## TASK DIRECTIONS
How do the lines below between the ones holding "[346,621] to [135,189]" and "[588,429] to [642,269]", inclusive, read? Give them again exactly, with no other lines.
□ □ □ □ □
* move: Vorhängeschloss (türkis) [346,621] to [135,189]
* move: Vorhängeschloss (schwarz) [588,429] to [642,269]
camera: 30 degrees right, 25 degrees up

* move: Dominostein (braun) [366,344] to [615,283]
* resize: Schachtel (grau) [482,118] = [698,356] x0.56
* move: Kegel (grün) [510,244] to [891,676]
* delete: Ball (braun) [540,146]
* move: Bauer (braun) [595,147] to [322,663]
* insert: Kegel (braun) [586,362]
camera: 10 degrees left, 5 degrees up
□ □ □ □ □
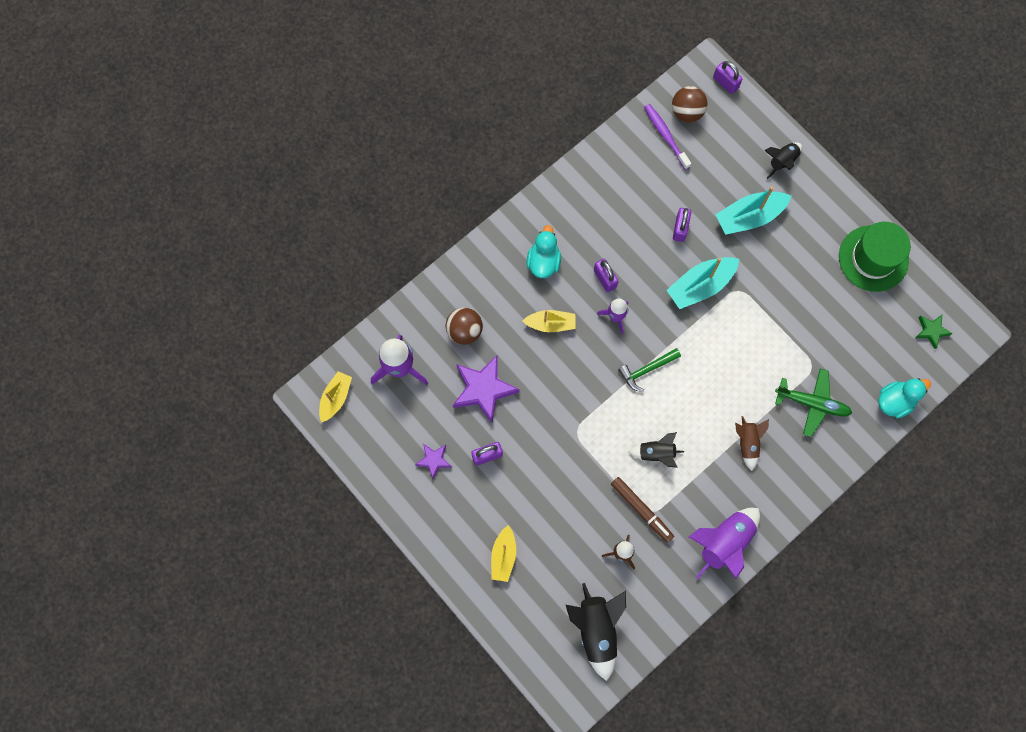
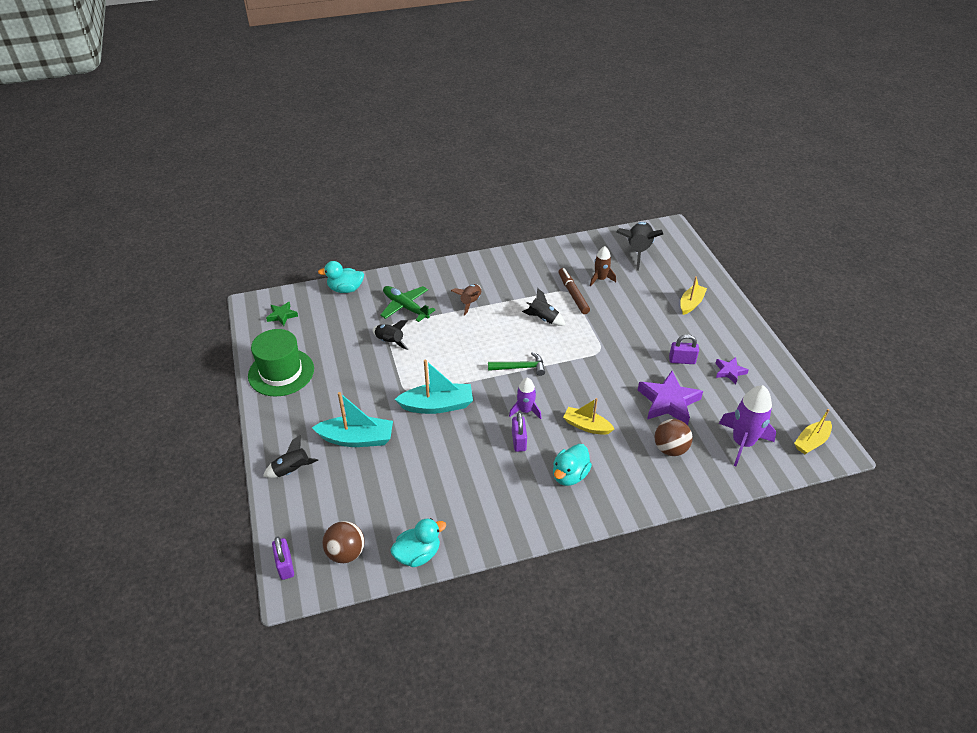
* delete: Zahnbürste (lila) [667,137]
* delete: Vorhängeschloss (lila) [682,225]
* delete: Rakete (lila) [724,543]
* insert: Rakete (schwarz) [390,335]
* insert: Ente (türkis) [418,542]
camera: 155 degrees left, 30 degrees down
□ □ □ □ □
## TASK RESULT
* move: Vorhängeschloss (türkis) [346,621] to [135,189]
* move: Vorhängeschloss (schwarz) [588,429] to [642,269]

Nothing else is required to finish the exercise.